_Data entries_.
= = = = = = =

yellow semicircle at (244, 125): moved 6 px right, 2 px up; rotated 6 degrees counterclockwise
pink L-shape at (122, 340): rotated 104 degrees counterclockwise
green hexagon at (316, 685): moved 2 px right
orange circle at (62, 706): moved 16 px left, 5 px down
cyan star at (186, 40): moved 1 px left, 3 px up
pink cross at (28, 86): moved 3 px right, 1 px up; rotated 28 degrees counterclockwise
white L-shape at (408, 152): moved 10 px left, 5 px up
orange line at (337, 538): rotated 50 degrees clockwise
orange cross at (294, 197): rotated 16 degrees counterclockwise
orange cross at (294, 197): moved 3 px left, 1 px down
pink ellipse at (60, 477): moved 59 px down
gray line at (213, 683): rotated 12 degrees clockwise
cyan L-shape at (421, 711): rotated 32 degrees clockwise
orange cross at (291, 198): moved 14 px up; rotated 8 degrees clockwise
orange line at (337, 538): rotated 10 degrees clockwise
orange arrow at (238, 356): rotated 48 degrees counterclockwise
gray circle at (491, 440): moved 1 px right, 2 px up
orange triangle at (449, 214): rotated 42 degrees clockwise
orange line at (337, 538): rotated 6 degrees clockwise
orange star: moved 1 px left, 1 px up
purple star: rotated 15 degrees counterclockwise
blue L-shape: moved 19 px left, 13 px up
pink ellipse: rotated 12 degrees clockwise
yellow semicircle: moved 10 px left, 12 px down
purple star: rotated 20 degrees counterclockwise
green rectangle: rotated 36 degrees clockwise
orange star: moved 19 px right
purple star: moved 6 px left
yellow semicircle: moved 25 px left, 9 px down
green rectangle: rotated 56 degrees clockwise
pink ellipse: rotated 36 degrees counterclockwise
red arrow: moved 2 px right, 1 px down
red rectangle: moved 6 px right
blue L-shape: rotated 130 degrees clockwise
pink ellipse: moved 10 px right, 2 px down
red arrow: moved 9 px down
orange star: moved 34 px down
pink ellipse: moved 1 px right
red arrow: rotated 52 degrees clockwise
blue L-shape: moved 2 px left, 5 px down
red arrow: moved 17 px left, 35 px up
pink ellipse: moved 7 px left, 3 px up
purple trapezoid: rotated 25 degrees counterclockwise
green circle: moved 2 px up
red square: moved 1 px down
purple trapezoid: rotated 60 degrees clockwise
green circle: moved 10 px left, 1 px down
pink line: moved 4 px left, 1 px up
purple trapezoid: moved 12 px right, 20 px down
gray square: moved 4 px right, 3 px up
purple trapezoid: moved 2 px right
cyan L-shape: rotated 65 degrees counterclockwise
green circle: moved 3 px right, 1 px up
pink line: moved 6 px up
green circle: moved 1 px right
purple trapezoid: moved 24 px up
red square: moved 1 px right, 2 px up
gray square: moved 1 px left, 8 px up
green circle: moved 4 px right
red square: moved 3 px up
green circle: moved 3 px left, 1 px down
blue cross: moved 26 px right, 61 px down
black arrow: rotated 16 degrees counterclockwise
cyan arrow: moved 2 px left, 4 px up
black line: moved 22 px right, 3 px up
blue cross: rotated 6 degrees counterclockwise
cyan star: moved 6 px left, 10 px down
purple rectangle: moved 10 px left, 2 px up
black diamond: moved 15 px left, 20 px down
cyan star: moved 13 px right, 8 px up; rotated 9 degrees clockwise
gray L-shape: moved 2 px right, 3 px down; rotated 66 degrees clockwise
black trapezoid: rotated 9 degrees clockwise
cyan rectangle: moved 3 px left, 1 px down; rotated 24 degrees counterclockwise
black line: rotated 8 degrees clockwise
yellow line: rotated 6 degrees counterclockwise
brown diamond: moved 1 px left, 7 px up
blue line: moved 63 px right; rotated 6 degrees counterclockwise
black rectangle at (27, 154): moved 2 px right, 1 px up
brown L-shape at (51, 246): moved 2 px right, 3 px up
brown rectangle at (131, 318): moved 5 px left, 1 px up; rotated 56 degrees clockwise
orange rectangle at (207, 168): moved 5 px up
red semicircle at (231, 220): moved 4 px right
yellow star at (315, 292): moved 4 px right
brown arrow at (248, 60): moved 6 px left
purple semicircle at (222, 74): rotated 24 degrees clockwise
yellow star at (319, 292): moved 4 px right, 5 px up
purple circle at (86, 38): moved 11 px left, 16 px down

= = = = = = =

_Work to do_.
Render the records from the first line through the line containing "orange star: moved 1 px left, 1 px up", both included, as a Markdown table. Use the columns No. and Line, numbering each row, and leave out blank lines.

_Response_.
| No. | Line |
|---|---|
| 1 | yellow semicircle at (244, 125): moved 6 px right, 2 px up; rotated 6 degrees counterclockwise |
| 2 | pink L-shape at (122, 340): rotated 104 degrees counterclockwise |
| 3 | green hexagon at (316, 685): moved 2 px right |
| 4 | orange circle at (62, 706): moved 16 px left, 5 px down |
| 5 | cyan star at (186, 40): moved 1 px left, 3 px up |
| 6 | pink cross at (28, 86): moved 3 px right, 1 px up; rotated 28 degrees counterclockwise |
| 7 | white L-shape at (408, 152): moved 10 px left, 5 px up |
| 8 | orange line at (337, 538): rotated 50 degrees clockwise |
| 9 | orange cross at (294, 197): rotated 16 degrees counterclockwise |
| 10 | orange cross at (294, 197): moved 3 px left, 1 px down |
| 11 | pink ellipse at (60, 477): moved 59 px down |
| 12 | gray line at (213, 683): rotated 12 degrees clockwise |
| 13 | cyan L-shape at (421, 711): rotated 32 degrees clockwise |
| 14 | orange cross at (291, 198): moved 14 px up; rotated 8 degrees clockwise |
| 15 | orange line at (337, 538): rotated 10 degrees clockwise |
| 16 | orange arrow at (238, 356): rotated 48 degrees counterclockwise |
| 17 | gray circle at (491, 440): moved 1 px right, 2 px up |
| 18 | orange triangle at (449, 214): rotated 42 degrees clockwise |
| 19 | orange line at (337, 538): rotated 6 degrees clockwise |
| 20 | orange star: moved 1 px left, 1 px up |